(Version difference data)
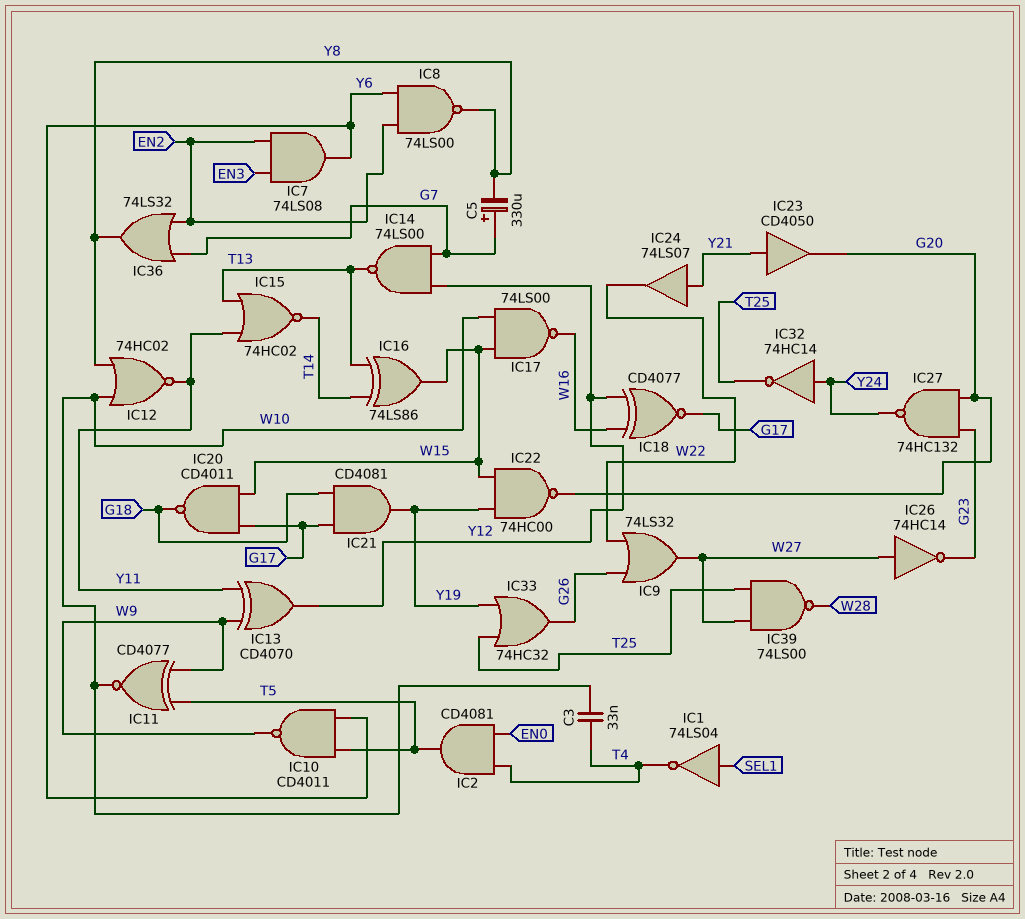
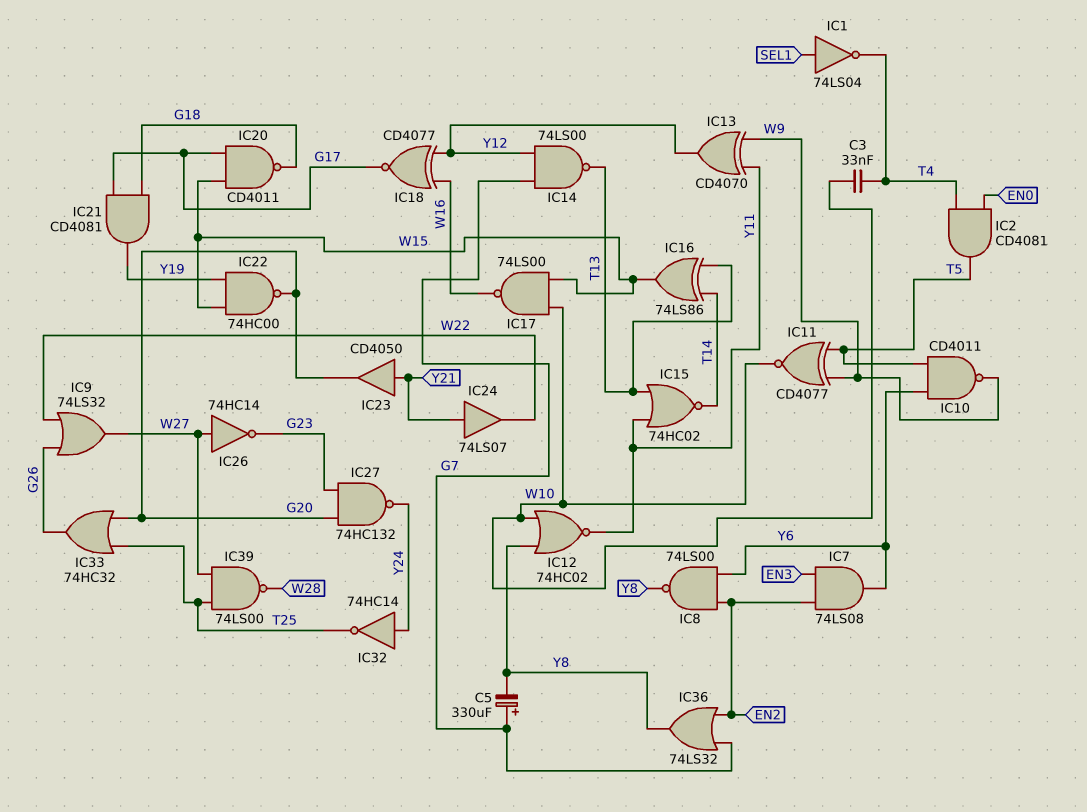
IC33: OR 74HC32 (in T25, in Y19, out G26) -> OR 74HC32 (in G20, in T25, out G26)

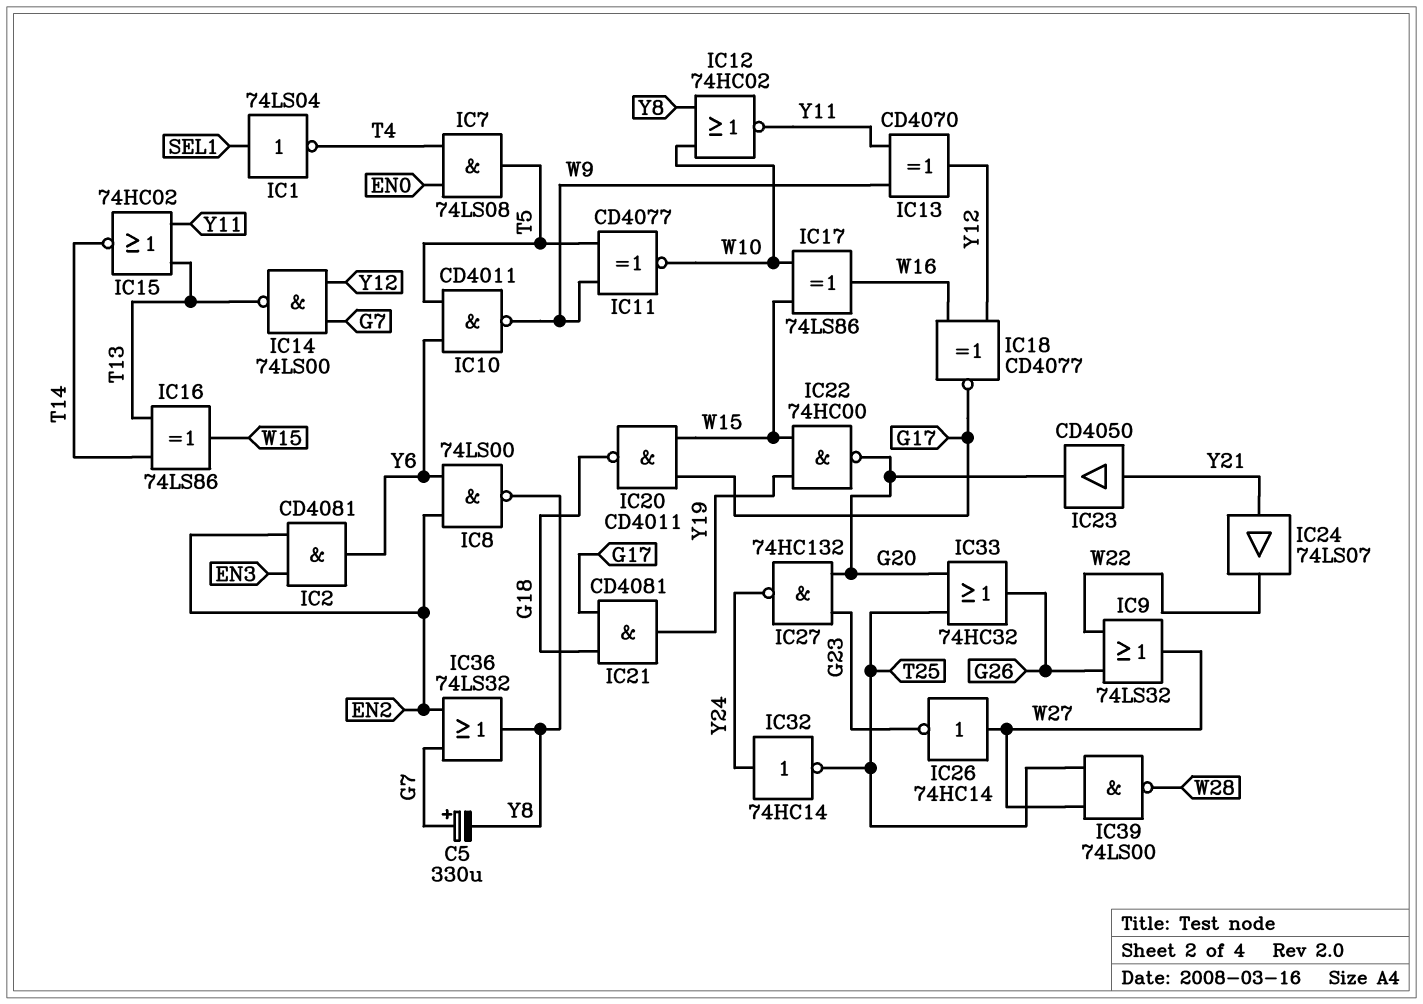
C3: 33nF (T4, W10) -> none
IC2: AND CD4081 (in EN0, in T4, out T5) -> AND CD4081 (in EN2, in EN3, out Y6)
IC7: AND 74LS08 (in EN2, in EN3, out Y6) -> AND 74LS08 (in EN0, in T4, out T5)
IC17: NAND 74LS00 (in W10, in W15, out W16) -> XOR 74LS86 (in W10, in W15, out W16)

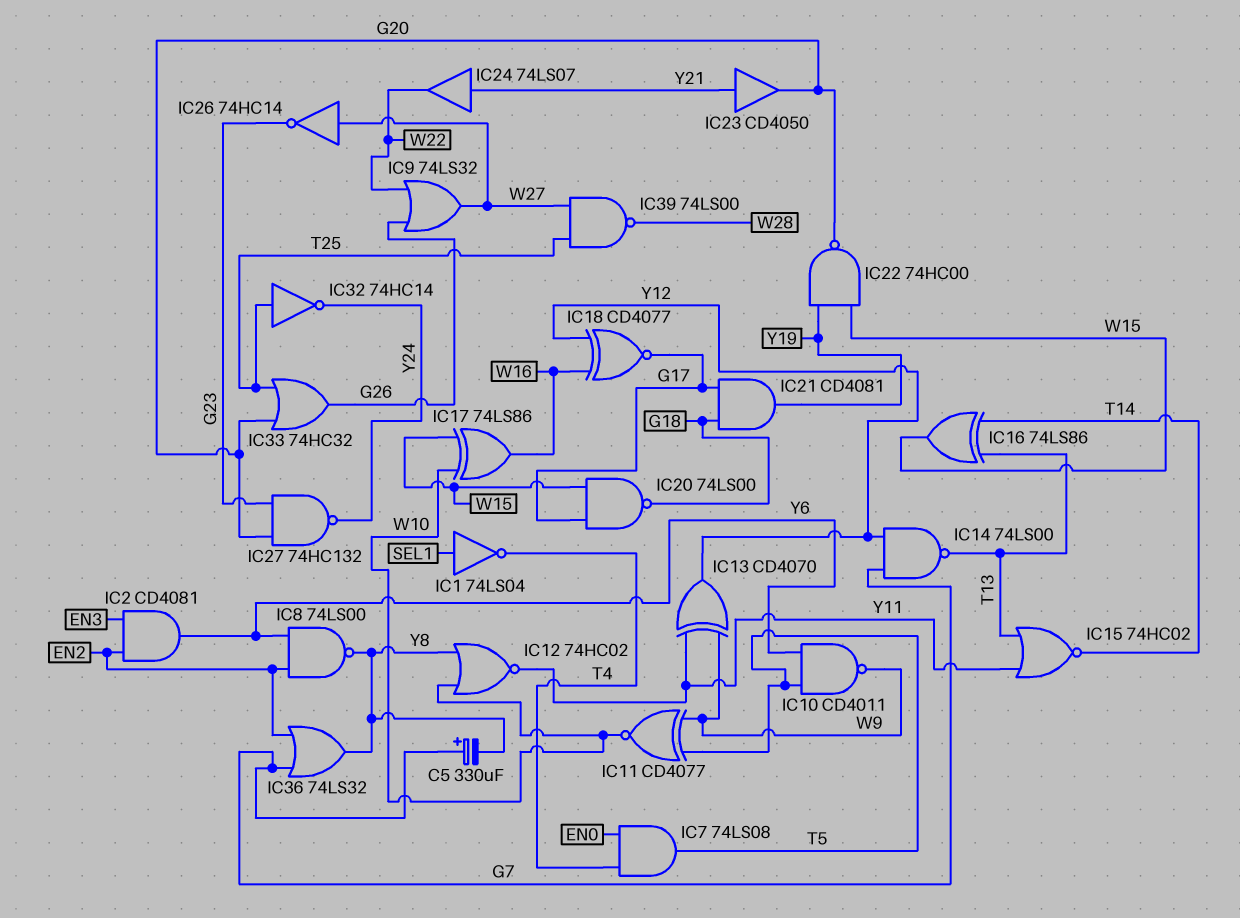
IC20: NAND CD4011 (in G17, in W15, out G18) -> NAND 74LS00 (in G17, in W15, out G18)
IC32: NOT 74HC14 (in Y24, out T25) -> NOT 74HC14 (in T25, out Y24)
---
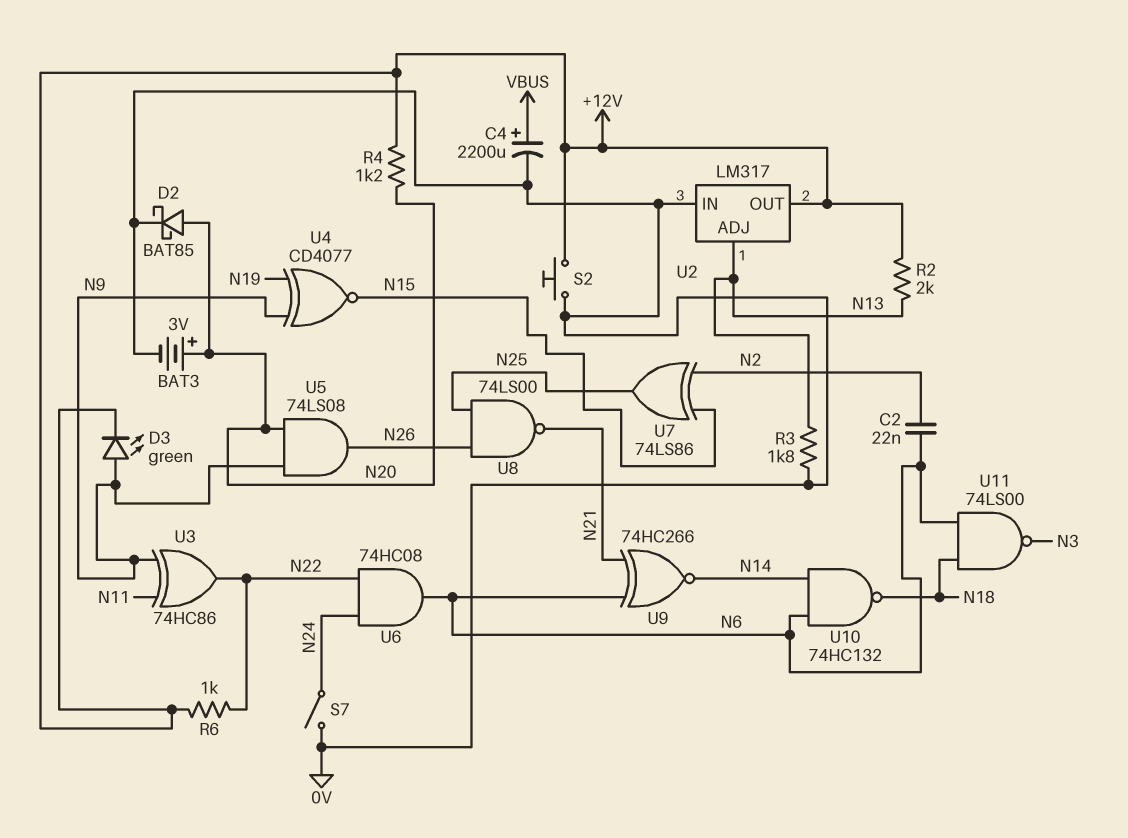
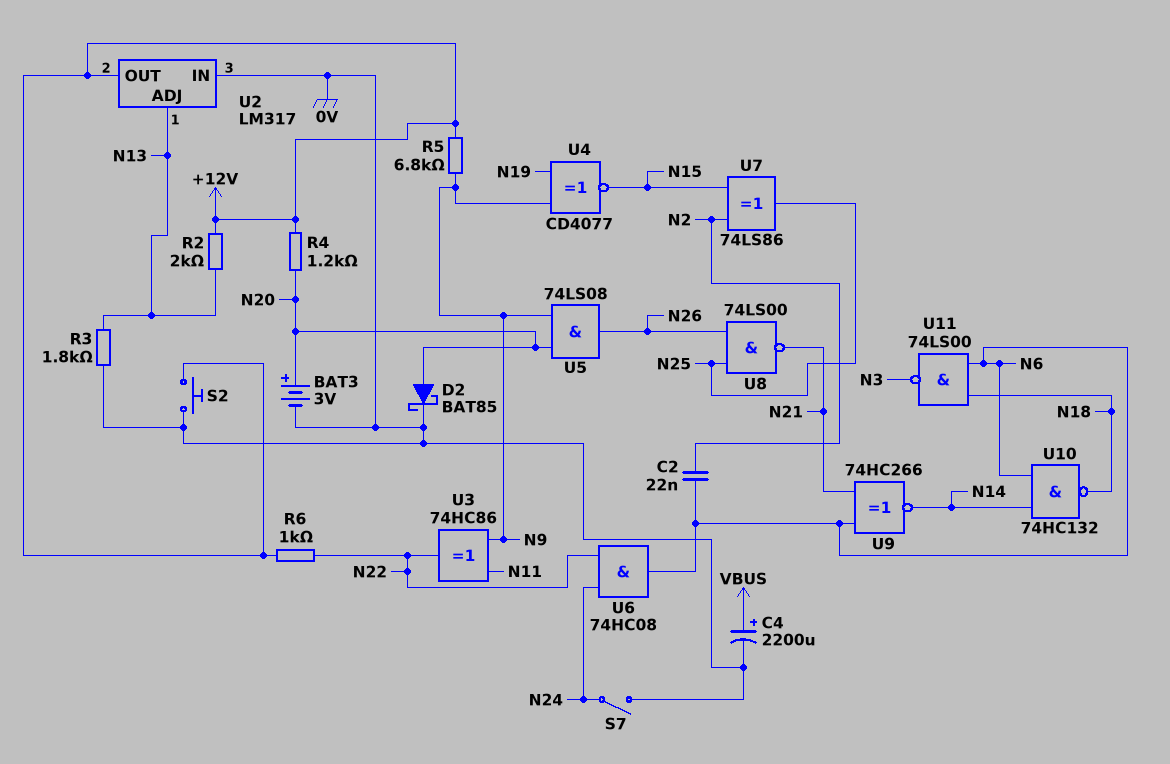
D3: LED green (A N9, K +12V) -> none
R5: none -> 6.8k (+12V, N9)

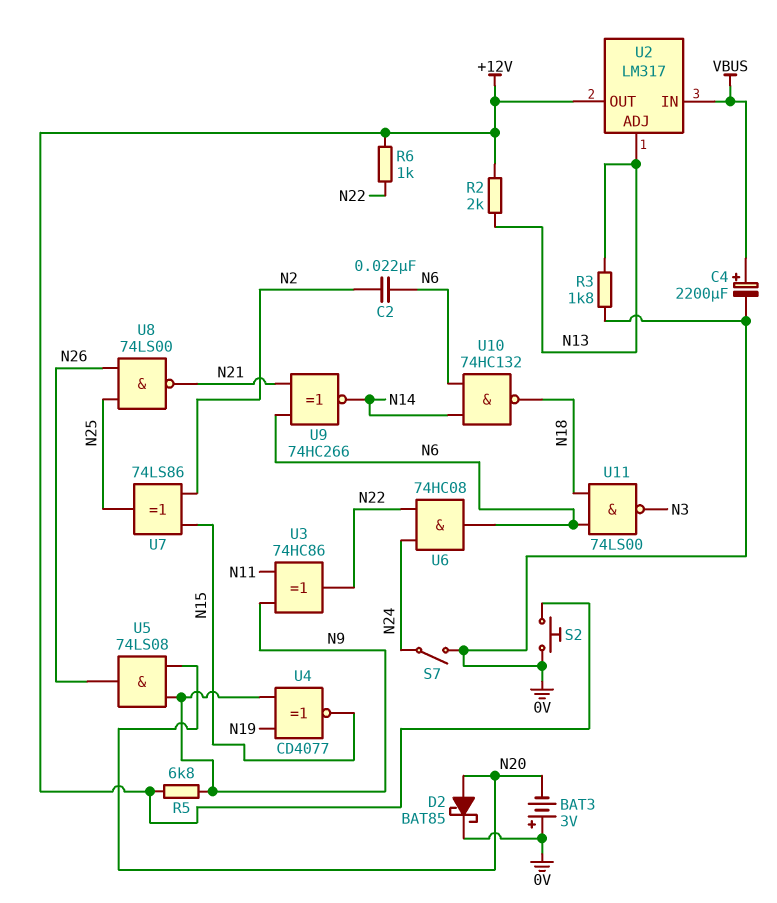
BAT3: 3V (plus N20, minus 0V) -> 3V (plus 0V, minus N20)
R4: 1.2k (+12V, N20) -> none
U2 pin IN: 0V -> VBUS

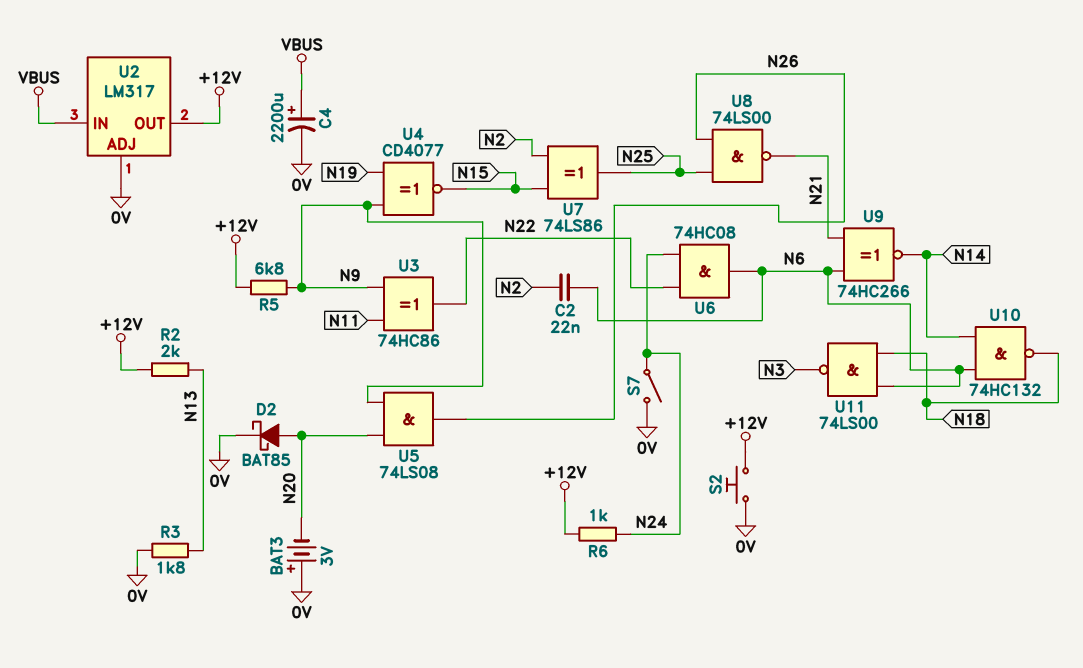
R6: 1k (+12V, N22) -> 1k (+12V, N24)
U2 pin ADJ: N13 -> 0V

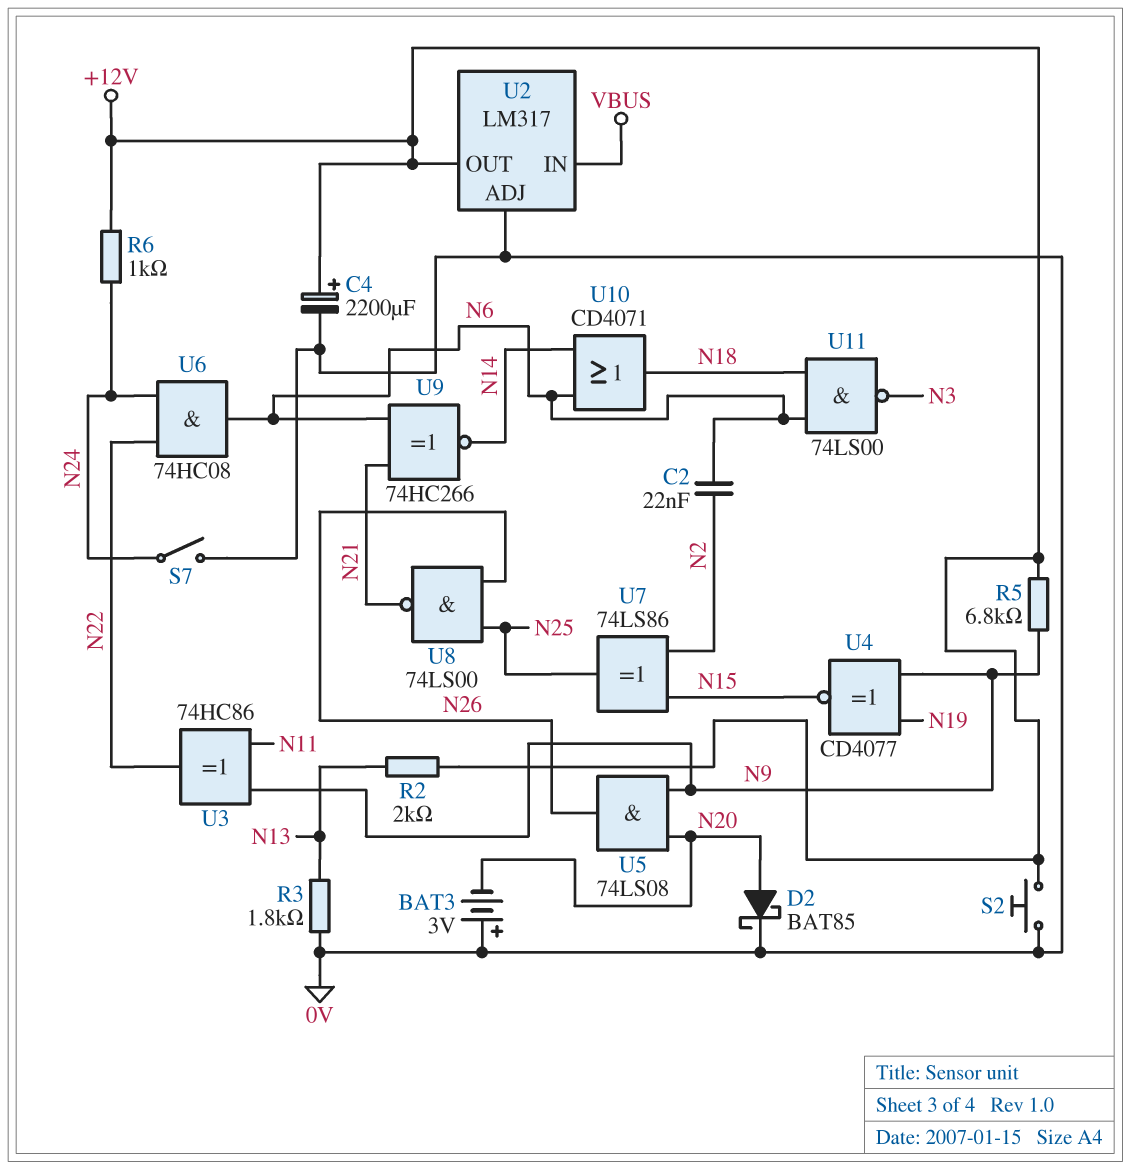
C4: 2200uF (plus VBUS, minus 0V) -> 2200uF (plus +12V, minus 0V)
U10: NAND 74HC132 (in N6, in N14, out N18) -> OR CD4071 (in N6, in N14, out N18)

### Activity
Exact copy, pictures excluded: from the line with "IC33: OR 74HC32" up to and including the line with "IC32: NOT 74HC14" in the data above.

### Task result
IC33: OR 74HC32 (in T25, in Y19, out G26) -> OR 74HC32 (in G20, in T25, out G26)

C3: 33nF (T4, W10) -> none
IC2: AND CD4081 (in EN0, in T4, out T5) -> AND CD4081 (in EN2, in EN3, out Y6)
IC7: AND 74LS08 (in EN2, in EN3, out Y6) -> AND 74LS08 (in EN0, in T4, out T5)
IC17: NAND 74LS00 (in W10, in W15, out W16) -> XOR 74LS86 (in W10, in W15, out W16)

IC20: NAND CD4011 (in G17, in W15, out G18) -> NAND 74LS00 (in G17, in W15, out G18)
IC32: NOT 74HC14 (in Y24, out T25) -> NOT 74HC14 (in T25, out Y24)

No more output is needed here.